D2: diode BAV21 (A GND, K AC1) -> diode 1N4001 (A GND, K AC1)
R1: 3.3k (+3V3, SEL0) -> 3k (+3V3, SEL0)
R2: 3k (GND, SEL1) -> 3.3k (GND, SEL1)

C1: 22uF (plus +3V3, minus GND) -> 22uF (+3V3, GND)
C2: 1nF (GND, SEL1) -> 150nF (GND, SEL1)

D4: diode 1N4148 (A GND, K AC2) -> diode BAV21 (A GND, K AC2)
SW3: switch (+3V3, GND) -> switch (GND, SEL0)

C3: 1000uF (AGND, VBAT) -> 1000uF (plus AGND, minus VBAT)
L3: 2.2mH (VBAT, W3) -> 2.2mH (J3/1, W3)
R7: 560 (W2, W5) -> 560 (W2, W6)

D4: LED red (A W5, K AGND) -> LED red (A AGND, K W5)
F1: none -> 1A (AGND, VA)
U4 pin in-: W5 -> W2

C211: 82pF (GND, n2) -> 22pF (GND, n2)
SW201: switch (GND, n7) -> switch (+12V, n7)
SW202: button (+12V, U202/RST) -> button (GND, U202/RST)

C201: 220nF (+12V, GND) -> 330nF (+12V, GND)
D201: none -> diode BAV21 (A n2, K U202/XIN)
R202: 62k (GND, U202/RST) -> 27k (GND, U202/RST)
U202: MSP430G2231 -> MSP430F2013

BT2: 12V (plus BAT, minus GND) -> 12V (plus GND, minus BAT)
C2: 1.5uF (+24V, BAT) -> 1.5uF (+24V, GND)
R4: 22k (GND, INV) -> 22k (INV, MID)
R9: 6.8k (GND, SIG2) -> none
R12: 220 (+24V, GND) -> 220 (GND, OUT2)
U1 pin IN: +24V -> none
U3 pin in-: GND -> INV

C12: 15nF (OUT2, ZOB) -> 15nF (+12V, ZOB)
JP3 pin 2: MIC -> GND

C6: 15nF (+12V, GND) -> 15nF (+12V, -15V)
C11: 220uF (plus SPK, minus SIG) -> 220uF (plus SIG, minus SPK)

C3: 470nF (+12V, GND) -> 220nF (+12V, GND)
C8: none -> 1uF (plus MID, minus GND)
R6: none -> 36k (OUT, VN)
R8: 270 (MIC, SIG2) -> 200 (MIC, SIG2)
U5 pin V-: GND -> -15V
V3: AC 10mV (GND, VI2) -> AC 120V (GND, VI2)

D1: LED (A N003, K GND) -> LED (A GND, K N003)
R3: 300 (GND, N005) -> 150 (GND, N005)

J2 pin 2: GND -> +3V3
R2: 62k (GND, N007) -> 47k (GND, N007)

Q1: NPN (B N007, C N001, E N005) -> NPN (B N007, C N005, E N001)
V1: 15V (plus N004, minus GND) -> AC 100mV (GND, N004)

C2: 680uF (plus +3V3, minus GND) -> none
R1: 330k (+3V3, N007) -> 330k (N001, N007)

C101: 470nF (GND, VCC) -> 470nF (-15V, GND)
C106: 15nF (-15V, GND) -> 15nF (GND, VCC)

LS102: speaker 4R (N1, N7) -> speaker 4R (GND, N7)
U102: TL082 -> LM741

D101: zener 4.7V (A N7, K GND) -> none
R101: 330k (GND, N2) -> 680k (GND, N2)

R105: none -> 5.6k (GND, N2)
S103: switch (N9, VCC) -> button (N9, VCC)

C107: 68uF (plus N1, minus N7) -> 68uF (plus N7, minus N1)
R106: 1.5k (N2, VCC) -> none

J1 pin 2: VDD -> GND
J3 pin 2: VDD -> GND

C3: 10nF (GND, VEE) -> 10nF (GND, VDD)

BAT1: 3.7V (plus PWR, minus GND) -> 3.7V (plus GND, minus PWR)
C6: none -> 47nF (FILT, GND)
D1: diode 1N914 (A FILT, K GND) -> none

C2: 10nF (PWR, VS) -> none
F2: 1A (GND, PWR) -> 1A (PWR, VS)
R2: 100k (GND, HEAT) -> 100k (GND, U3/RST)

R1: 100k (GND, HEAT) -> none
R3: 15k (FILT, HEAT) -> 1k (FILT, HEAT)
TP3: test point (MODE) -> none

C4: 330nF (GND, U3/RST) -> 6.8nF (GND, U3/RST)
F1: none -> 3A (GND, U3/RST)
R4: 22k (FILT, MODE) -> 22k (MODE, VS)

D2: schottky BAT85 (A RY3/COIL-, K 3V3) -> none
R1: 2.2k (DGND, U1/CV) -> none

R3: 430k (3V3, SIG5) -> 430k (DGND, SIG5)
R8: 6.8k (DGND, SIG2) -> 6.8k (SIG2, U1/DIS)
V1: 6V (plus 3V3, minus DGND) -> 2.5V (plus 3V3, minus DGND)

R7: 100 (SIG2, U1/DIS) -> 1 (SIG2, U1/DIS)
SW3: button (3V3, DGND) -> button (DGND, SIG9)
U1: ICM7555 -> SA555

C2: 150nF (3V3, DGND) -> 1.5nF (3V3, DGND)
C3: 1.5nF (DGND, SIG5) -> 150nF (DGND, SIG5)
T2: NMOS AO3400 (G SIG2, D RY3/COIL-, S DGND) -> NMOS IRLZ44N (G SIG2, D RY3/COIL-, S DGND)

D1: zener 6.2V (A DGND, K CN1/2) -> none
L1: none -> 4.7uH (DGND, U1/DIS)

══════════════════════════════

Exercise directions: Using the listing above, locate the lines that hold "DGND" and copy each one.

Completed task:
R1: 2.2k (DGND, U1/CV) -> none
R3: 430k (3V3, SIG5) -> 430k (DGND, SIG5)
R8: 6.8k (DGND, SIG2) -> 6.8k (SIG2, U1/DIS)
V1: 6V (plus 3V3, minus DGND) -> 2.5V (plus 3V3, minus DGND)
SW3: button (3V3, DGND) -> button (DGND, SIG9)
C2: 150nF (3V3, DGND) -> 1.5nF (3V3, DGND)
C3: 1.5nF (DGND, SIG5) -> 150nF (DGND, SIG5)
T2: NMOS AO3400 (G SIG2, D RY3/COIL-, S DGND) -> NMOS IRLZ44N (G SIG2, D RY3/COIL-, S DGND)
D1: zener 6.2V (A DGND, K CN1/2) -> none
L1: none -> 4.7uH (DGND, U1/DIS)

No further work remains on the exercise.